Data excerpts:
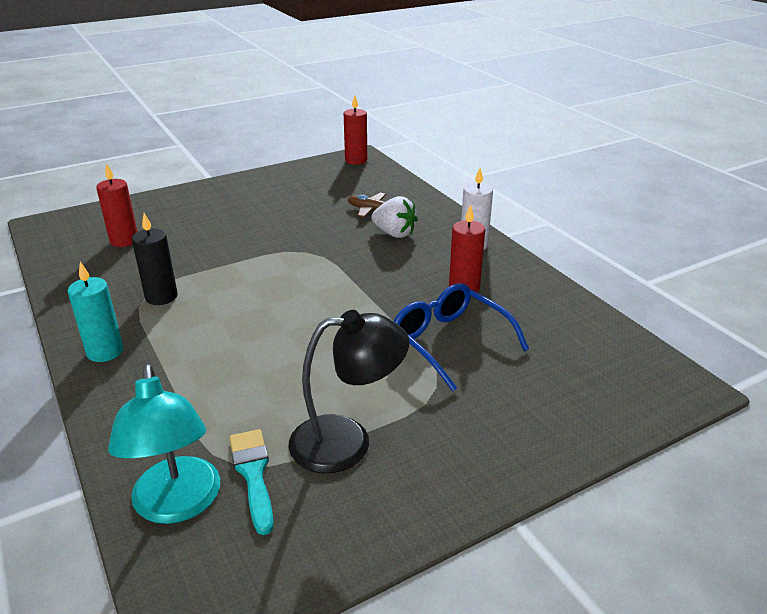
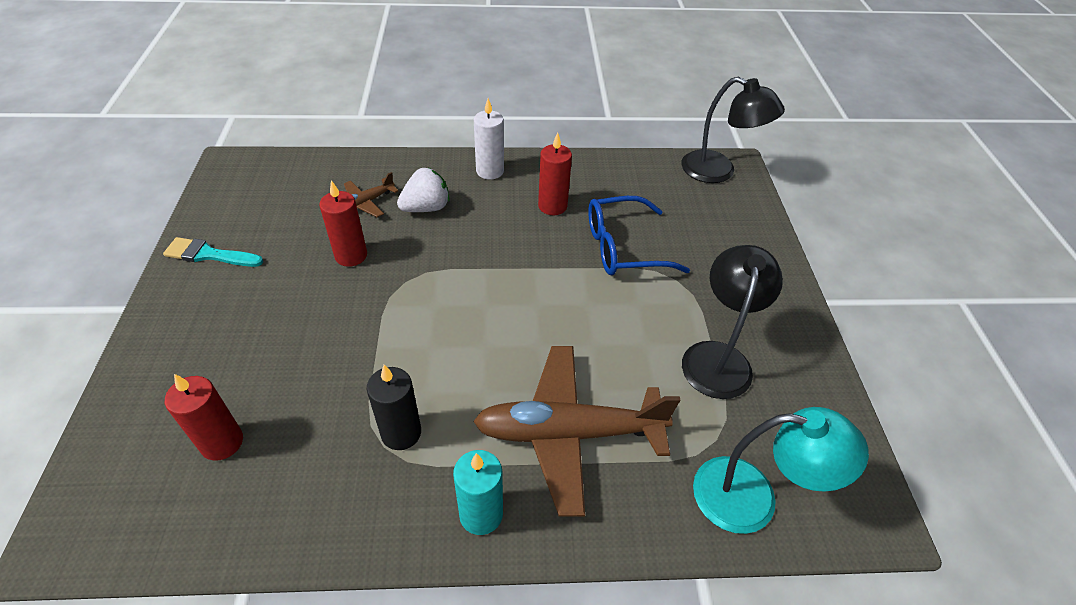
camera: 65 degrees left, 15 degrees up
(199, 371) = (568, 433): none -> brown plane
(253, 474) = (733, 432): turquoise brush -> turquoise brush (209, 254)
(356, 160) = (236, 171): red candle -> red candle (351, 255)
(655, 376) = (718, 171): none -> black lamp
...
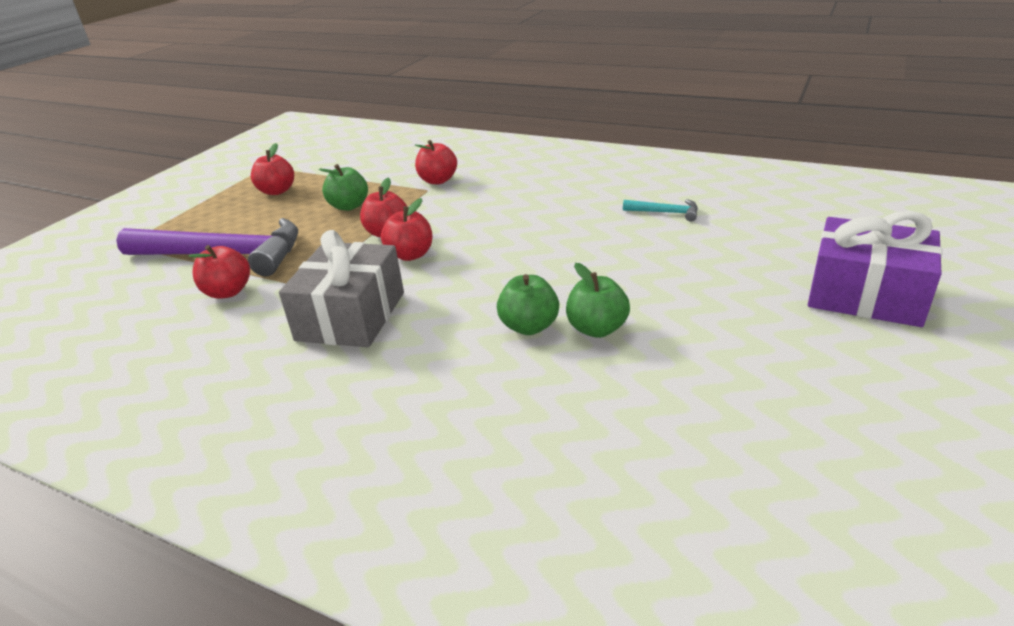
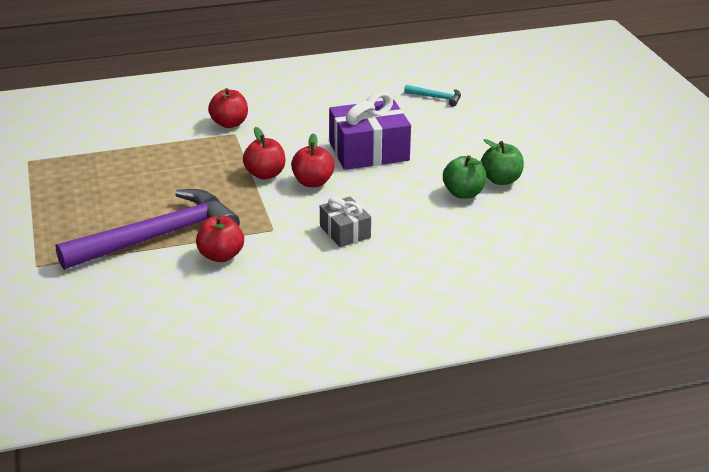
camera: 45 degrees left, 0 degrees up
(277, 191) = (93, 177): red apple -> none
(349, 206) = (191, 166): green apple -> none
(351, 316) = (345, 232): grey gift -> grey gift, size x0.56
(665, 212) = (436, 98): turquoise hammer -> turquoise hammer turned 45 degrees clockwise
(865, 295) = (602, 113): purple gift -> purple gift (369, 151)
---
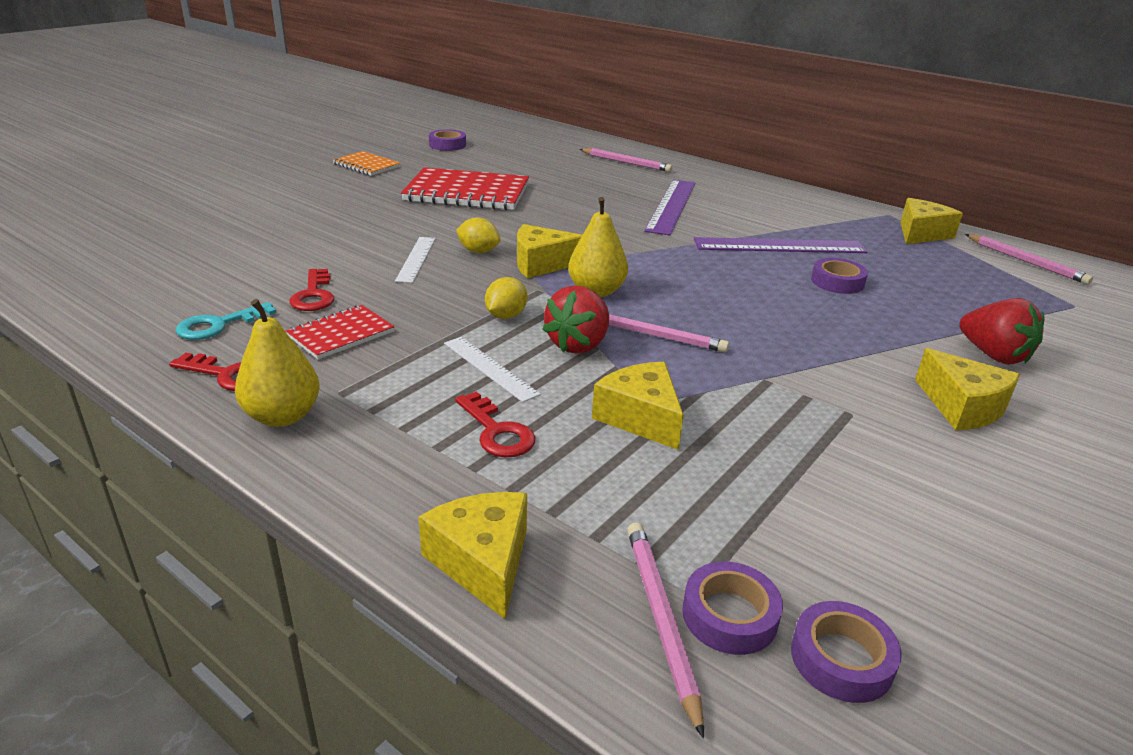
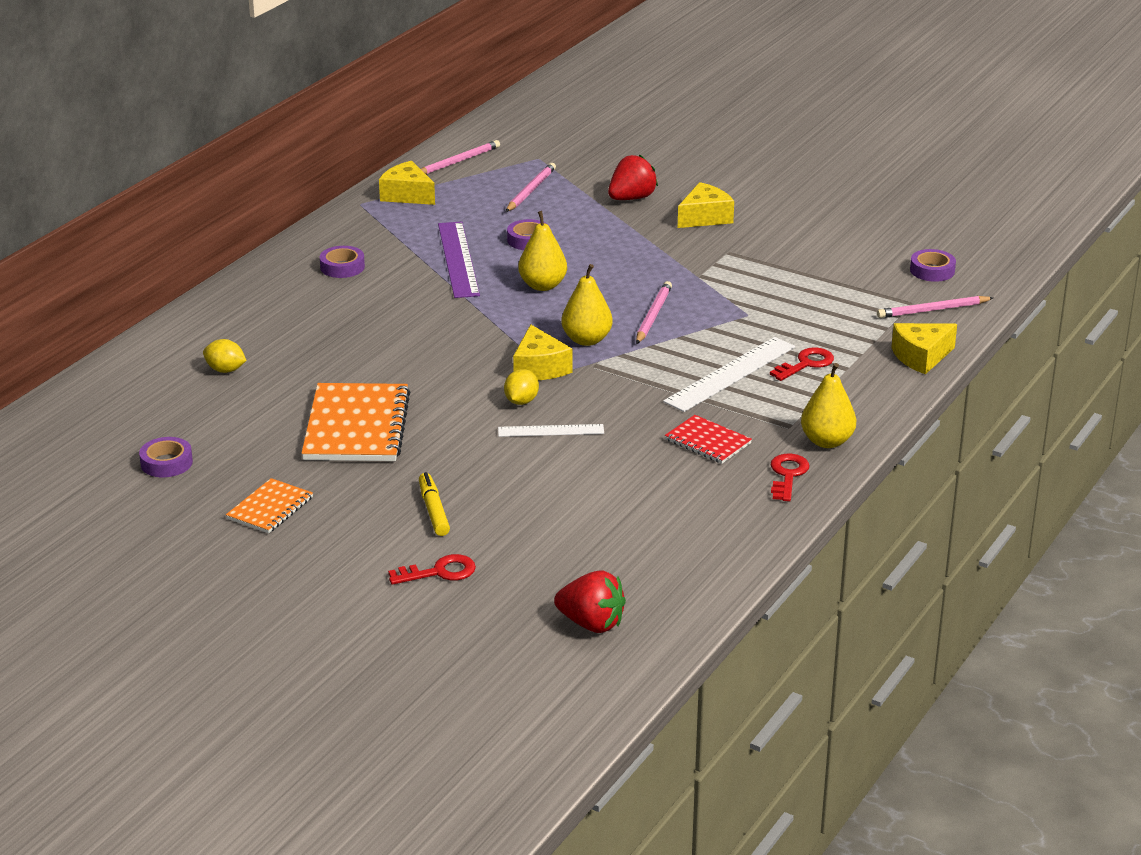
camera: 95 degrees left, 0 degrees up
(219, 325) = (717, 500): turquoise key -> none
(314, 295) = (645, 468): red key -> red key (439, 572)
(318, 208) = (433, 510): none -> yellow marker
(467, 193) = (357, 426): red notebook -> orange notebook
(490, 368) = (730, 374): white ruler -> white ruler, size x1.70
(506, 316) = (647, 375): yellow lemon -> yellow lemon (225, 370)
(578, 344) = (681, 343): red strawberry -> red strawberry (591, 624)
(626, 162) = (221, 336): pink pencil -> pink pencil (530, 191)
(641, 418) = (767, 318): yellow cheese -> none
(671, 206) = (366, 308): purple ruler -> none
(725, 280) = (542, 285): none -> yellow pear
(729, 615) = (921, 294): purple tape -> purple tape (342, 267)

*Aim of the exercise*. Begin with the line above that has "(318, 208) = (433, 510): none" and continue through the line that has "(729, 615) = (921, 294): purple", setting each one down exactly. Stop there.

*Result of this task*.
(318, 208) = (433, 510): none -> yellow marker
(467, 193) = (357, 426): red notebook -> orange notebook
(490, 368) = (730, 374): white ruler -> white ruler, size x1.70
(506, 316) = (647, 375): yellow lemon -> yellow lemon (225, 370)
(578, 344) = (681, 343): red strawberry -> red strawberry (591, 624)
(626, 162) = (221, 336): pink pencil -> pink pencil (530, 191)
(641, 418) = (767, 318): yellow cheese -> none
(671, 206) = (366, 308): purple ruler -> none
(725, 280) = (542, 285): none -> yellow pear
(729, 615) = (921, 294): purple tape -> purple tape (342, 267)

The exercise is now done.